• **What you should do**: The word to find is "rose". State how many lines below contain it, giving only the number.

• **Provided entries**:
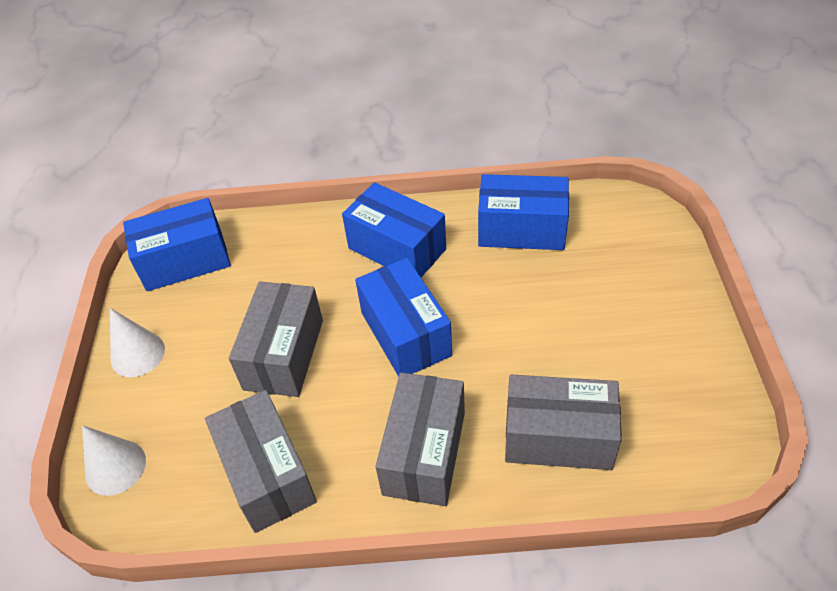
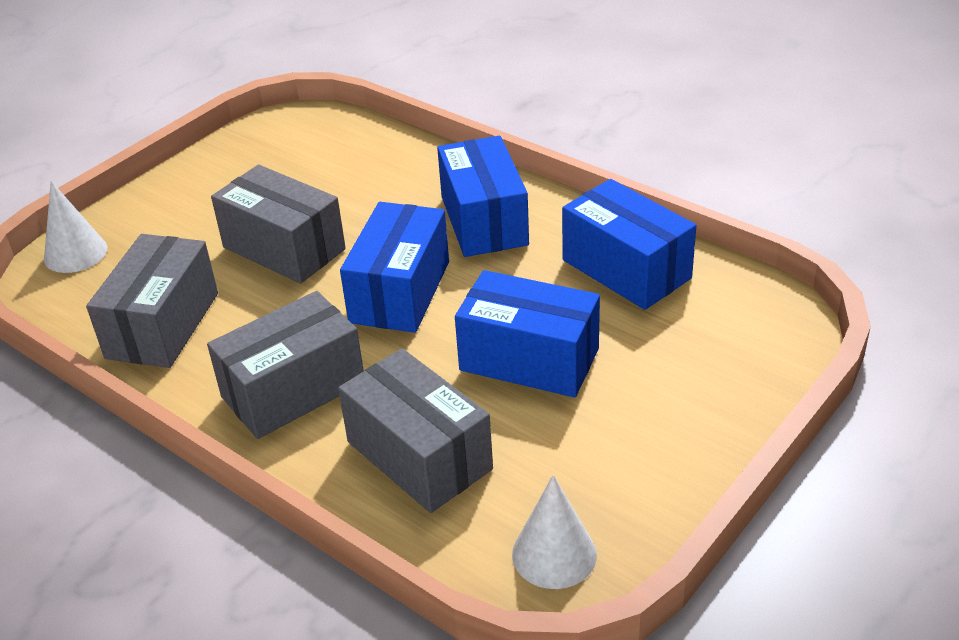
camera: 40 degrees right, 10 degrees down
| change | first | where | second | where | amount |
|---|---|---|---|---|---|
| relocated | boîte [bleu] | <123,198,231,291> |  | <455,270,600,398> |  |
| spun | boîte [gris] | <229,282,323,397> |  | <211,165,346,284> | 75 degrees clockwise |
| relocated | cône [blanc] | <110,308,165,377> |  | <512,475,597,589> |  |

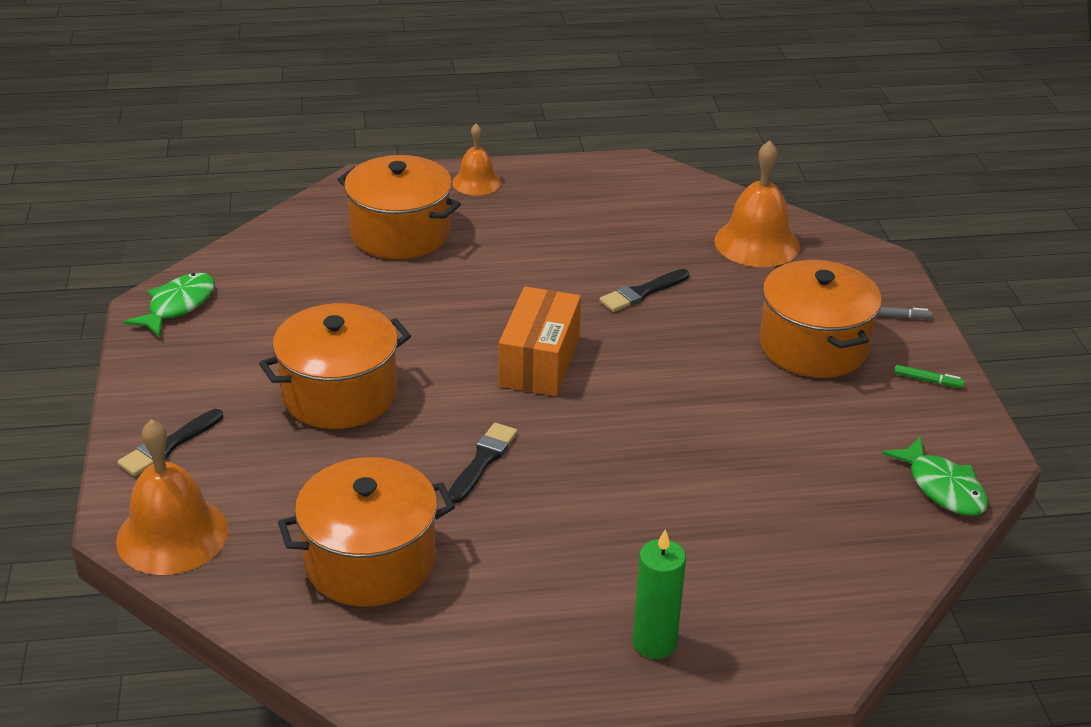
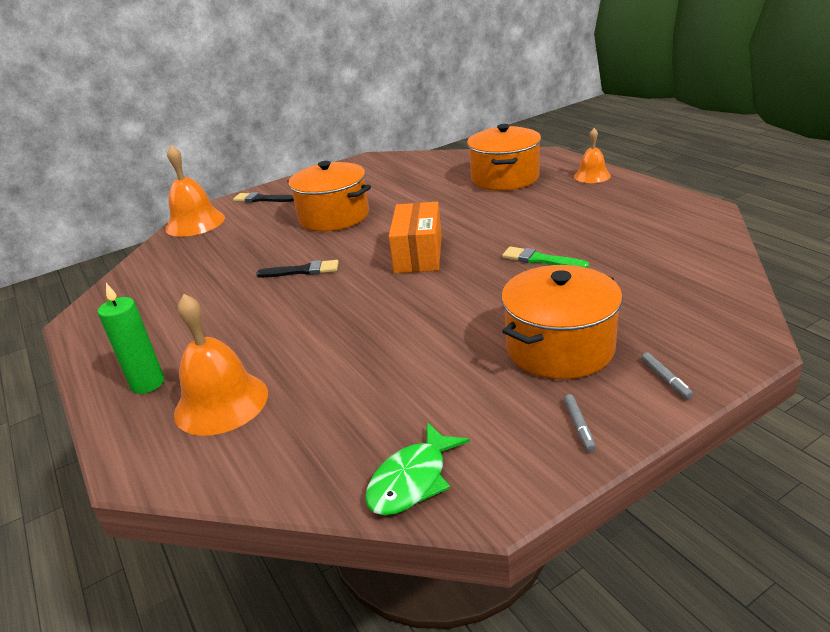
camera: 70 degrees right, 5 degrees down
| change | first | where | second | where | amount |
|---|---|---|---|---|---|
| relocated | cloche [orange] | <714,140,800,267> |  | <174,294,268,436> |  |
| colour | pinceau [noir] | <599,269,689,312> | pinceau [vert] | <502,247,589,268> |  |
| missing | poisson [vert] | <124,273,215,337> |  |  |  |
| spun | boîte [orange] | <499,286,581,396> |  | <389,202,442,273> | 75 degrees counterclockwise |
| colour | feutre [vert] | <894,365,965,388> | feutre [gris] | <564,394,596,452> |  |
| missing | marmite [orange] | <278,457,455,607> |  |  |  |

==

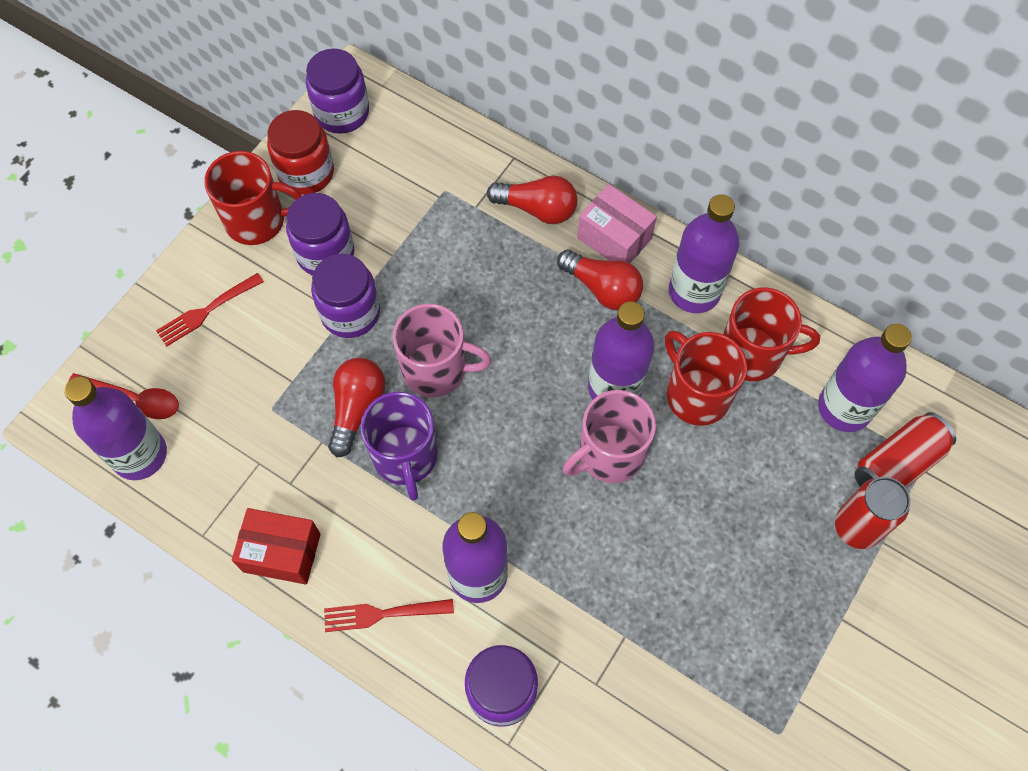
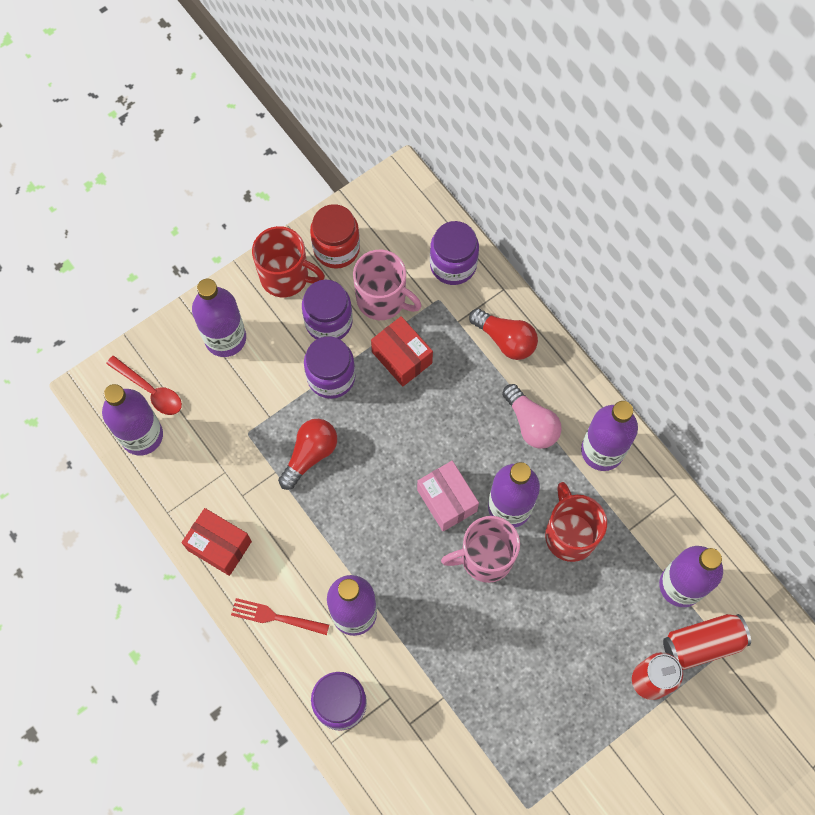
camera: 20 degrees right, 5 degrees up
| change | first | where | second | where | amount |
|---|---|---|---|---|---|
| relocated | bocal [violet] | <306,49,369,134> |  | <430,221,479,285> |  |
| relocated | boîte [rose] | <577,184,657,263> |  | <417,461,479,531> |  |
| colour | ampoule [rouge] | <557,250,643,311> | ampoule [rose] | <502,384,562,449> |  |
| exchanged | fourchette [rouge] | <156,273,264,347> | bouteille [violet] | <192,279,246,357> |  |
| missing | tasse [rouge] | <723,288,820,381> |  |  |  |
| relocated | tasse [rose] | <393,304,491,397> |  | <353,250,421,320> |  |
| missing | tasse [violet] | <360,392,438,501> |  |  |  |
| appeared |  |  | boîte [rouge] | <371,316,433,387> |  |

• **Answer below**: 3